** Opening RECORD EXCERPTS block **
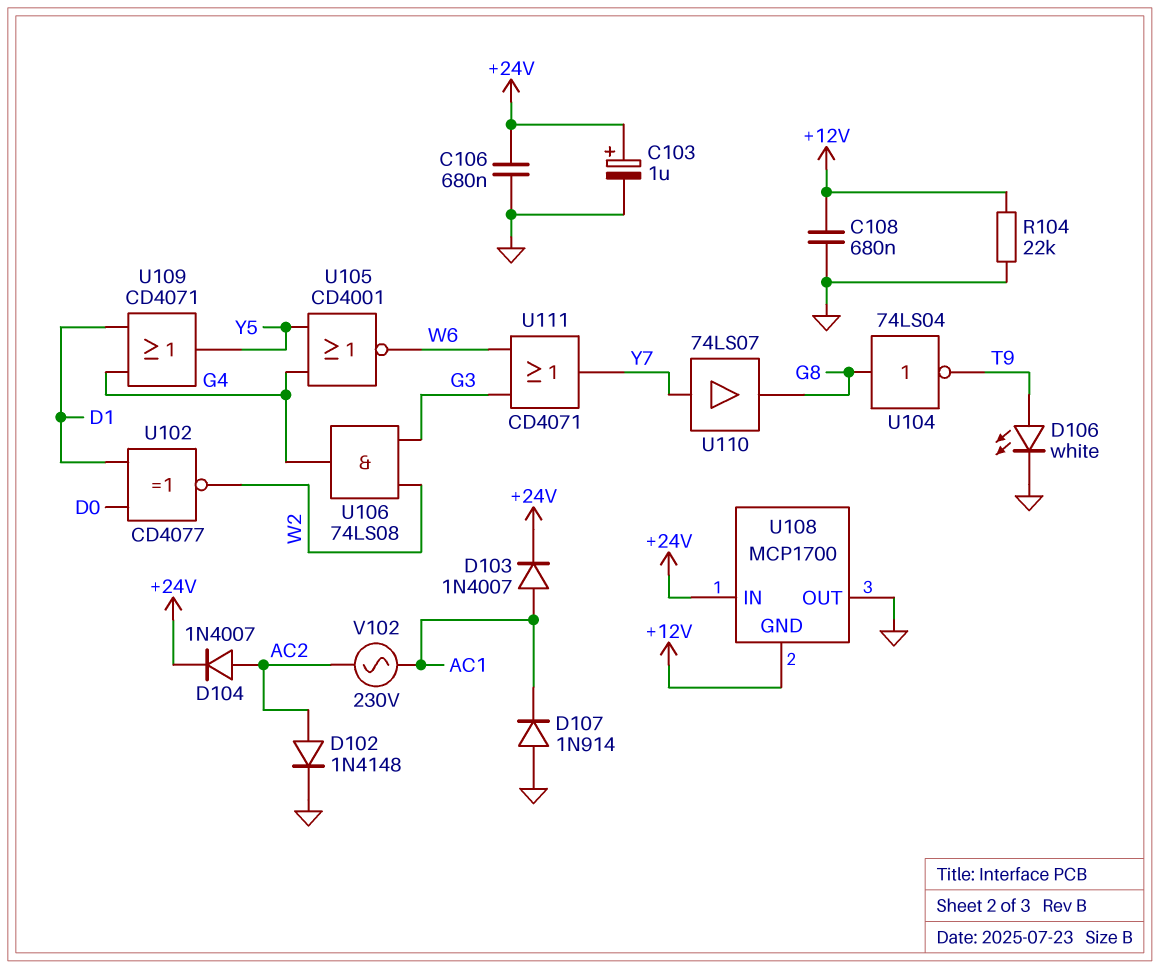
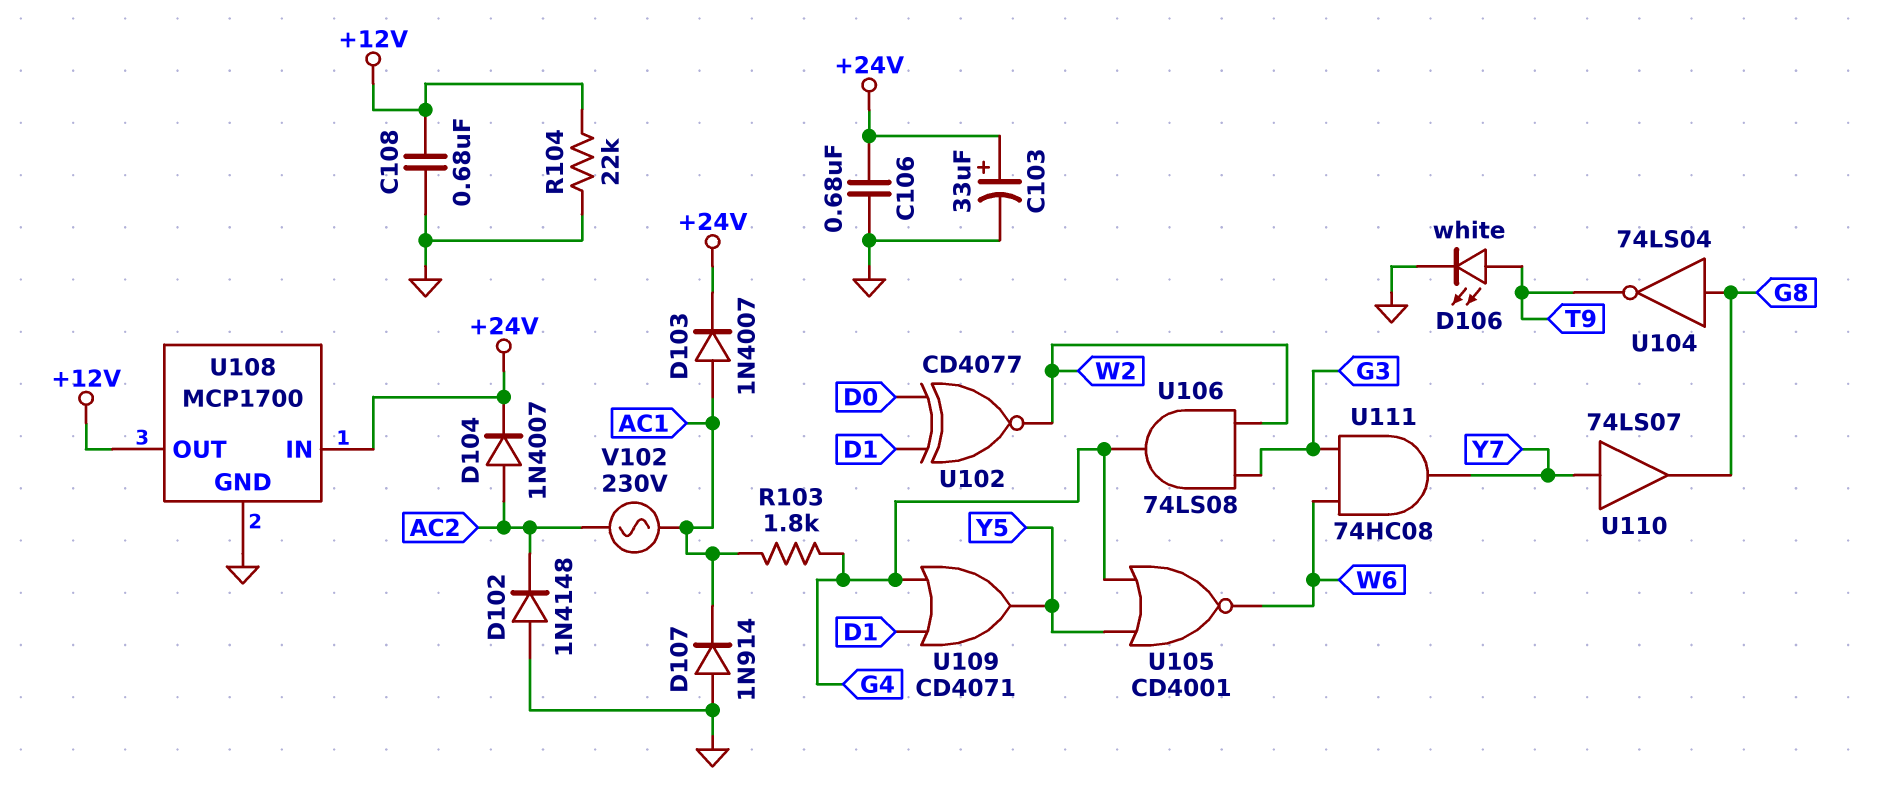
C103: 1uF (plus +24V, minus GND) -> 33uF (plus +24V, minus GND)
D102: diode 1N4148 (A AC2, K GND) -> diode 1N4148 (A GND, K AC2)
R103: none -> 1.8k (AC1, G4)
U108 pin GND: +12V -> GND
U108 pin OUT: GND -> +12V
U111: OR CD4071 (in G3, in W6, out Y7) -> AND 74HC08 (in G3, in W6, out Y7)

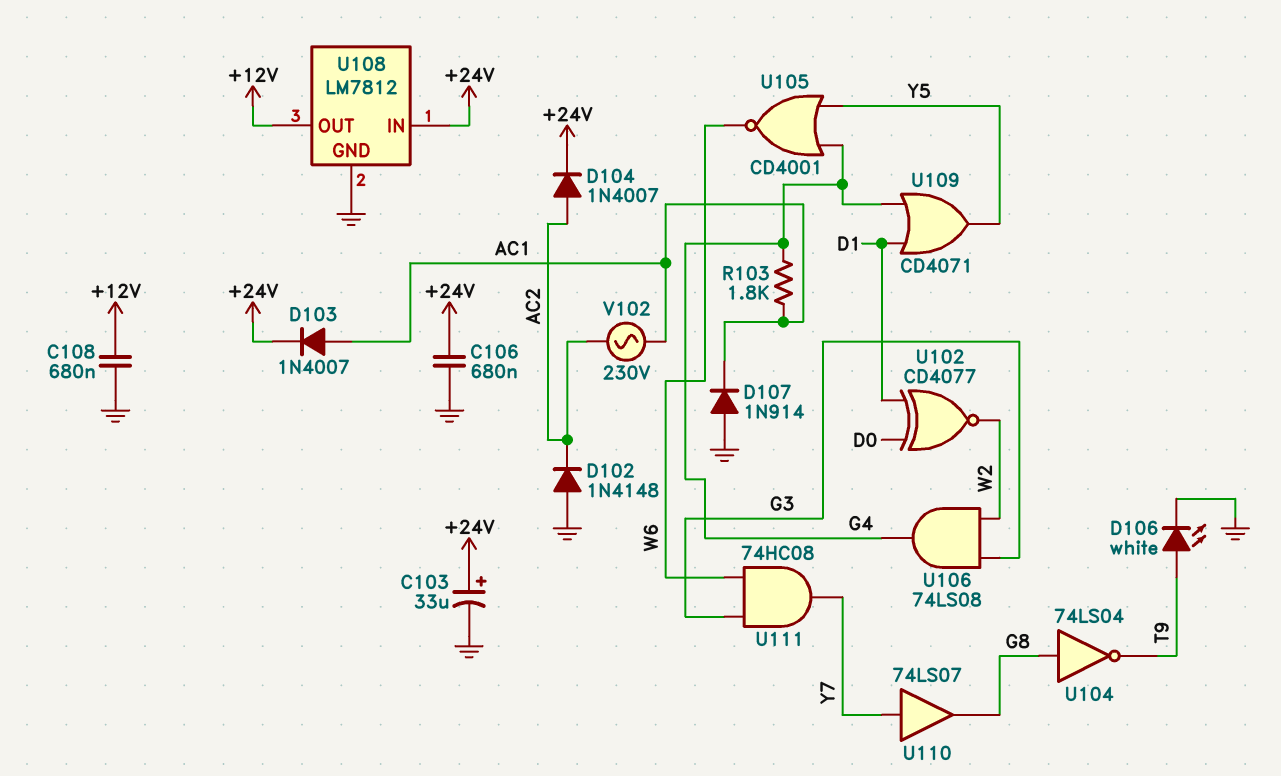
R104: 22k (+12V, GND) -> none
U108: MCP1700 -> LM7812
** Closing RECORD EXCERPTS block **
TASK BRIEF. Take the line containing "D102: diode 1N4148" and every line after it up to the end of the entries, and quote them exactly. Both ends count; the pictures do not.

OUTPUT FOR THIS TASK.
D102: diode 1N4148 (A AC2, K GND) -> diode 1N4148 (A GND, K AC2)
R103: none -> 1.8k (AC1, G4)
U108 pin GND: +12V -> GND
U108 pin OUT: GND -> +12V
U111: OR CD4071 (in G3, in W6, out Y7) -> AND 74HC08 (in G3, in W6, out Y7)

R104: 22k (+12V, GND) -> none
U108: MCP1700 -> LM7812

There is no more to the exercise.